→ Data:
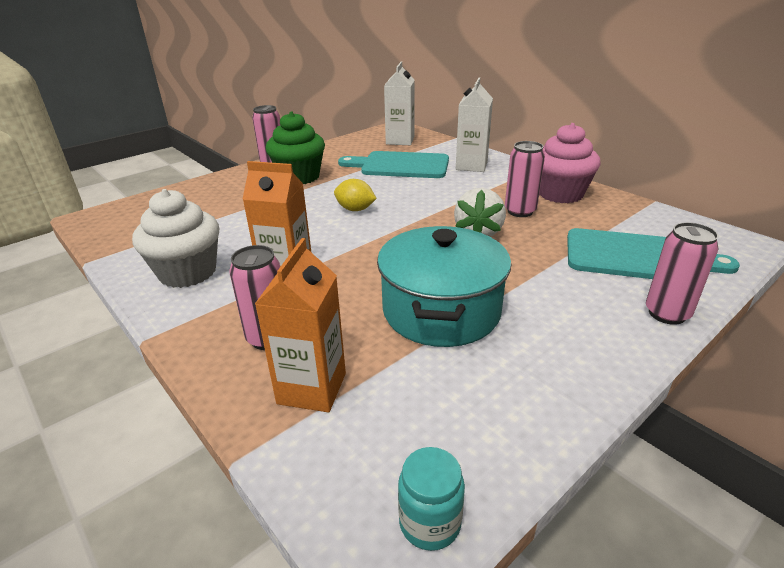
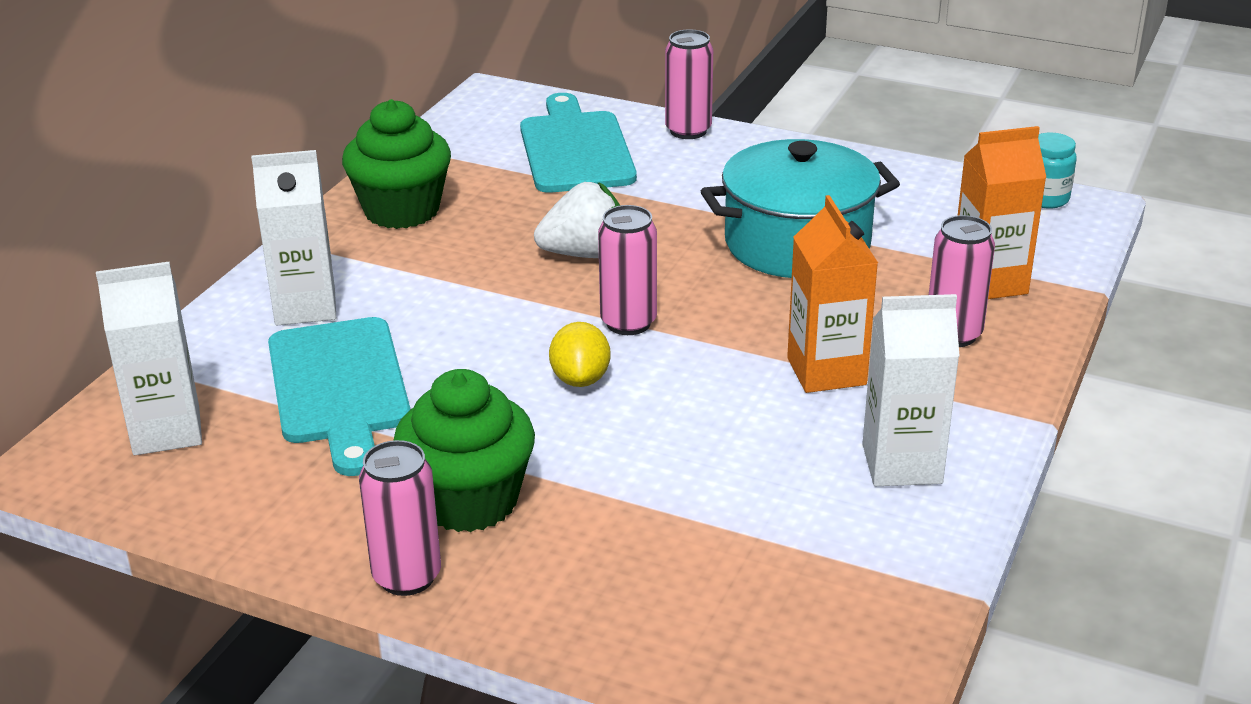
camera: 115 degrees left, 0 degrees up
white cupcake [132,189,219,288] -> white carton [862,294,960,486]
pink can [505,141,545,217] -> pink can moved to [598,205,657,335]
pink cupcake [539,123,601,203] -> green cupcake [342,99,451,229]

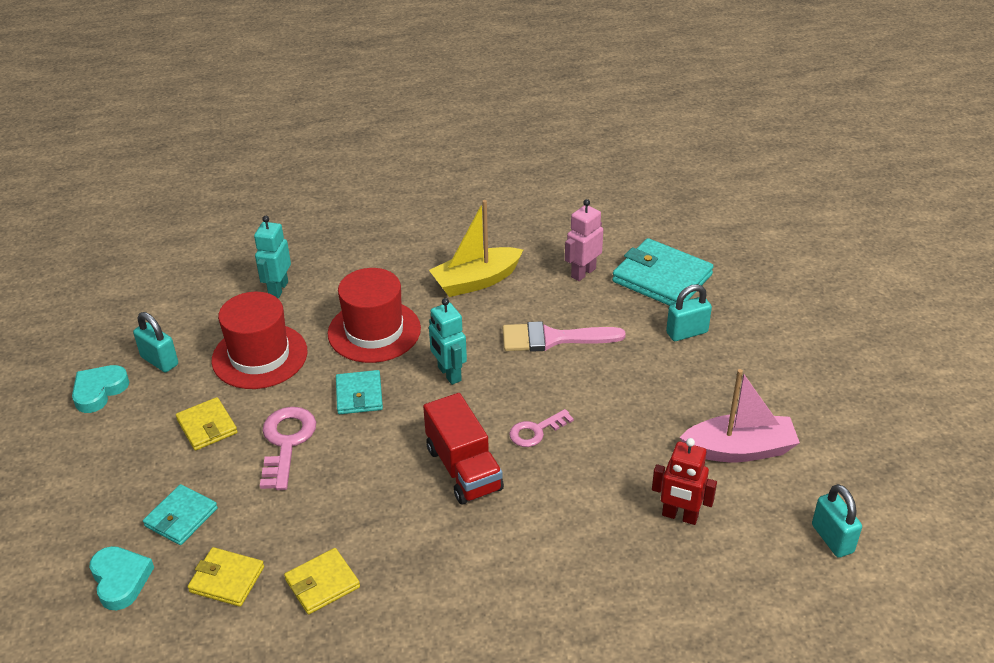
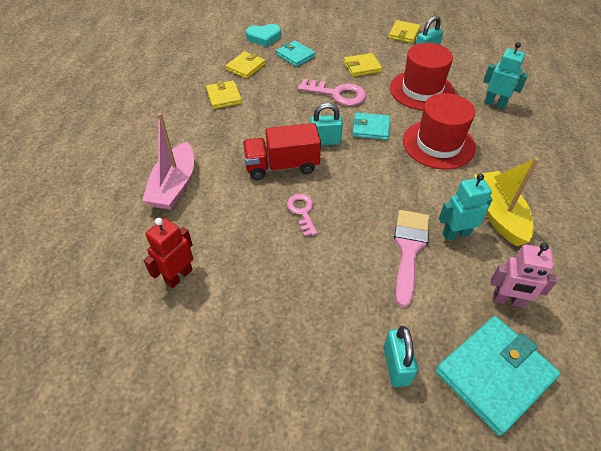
camera: 105 degrees right, 10 degrees up
turquoise heart [72,365,129,413] -> yellow wallet [389,20,421,43]
turquoise robot [429,298,467,385] -> turquoise robot moved to [439,174,493,240]
pink robot [565,199,603,281] -> pink robot turned 135 degrees clockwise [491,243,557,307]
pink boat [680,369,800,462] -> pink boat moved to [142,113,194,210]
turquoise padlock [812,484,862,558] -> turquoise padlock moved to [310,103,343,145]

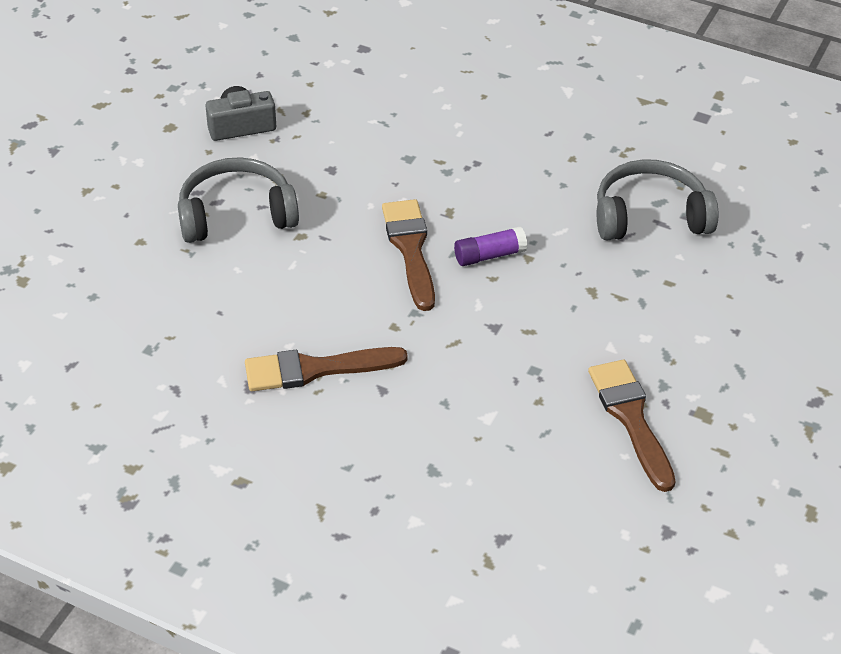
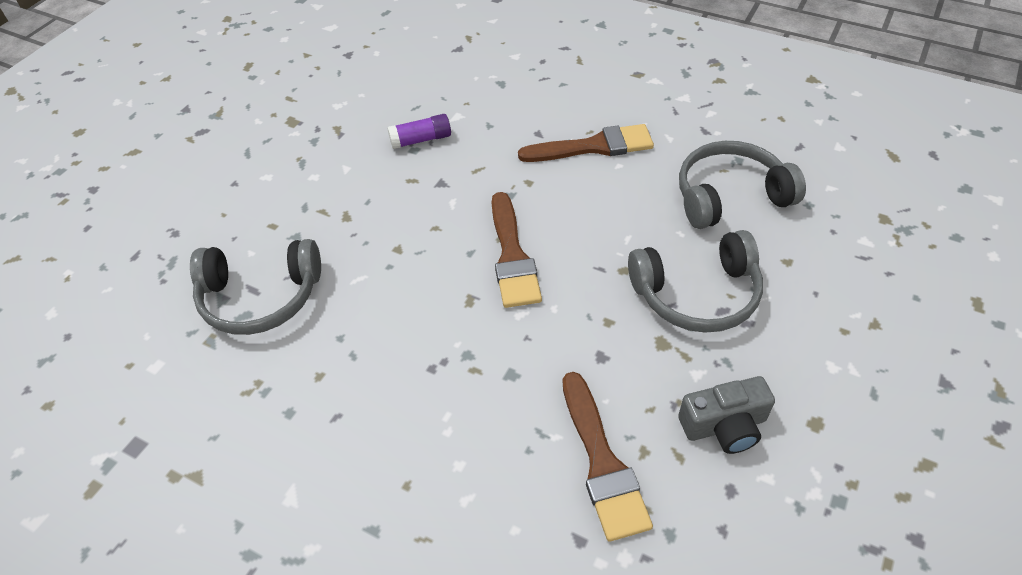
camera: 175 degrees left, 5 degrees up
purple glue stick [454,226,527,266] -> purple glue stick moved to [387,114,451,149]
brown brush [588,359,676,492] -> brown brush moved to [563,372,653,542]
none -> grey headphones [679,141,806,229]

→ Exercise requirements: With pictures left out, print the lines of the material above from the line containing "turquoise robot [429,298,467,385]" through its last line, exactly and nothing more.

→ Answer to this task:
turquoise robot [429,298,467,385] -> turquoise robot moved to [439,174,493,240]
pink robot [565,199,603,281] -> pink robot turned 135 degrees clockwise [491,243,557,307]
pink boat [680,369,800,462] -> pink boat moved to [142,113,194,210]
turquoise padlock [812,484,862,558] -> turquoise padlock moved to [310,103,343,145]

camera: 175 degrees left, 5 degrees up
purple glue stick [454,226,527,266] -> purple glue stick moved to [387,114,451,149]
brown brush [588,359,676,492] -> brown brush moved to [563,372,653,542]
none -> grey headphones [679,141,806,229]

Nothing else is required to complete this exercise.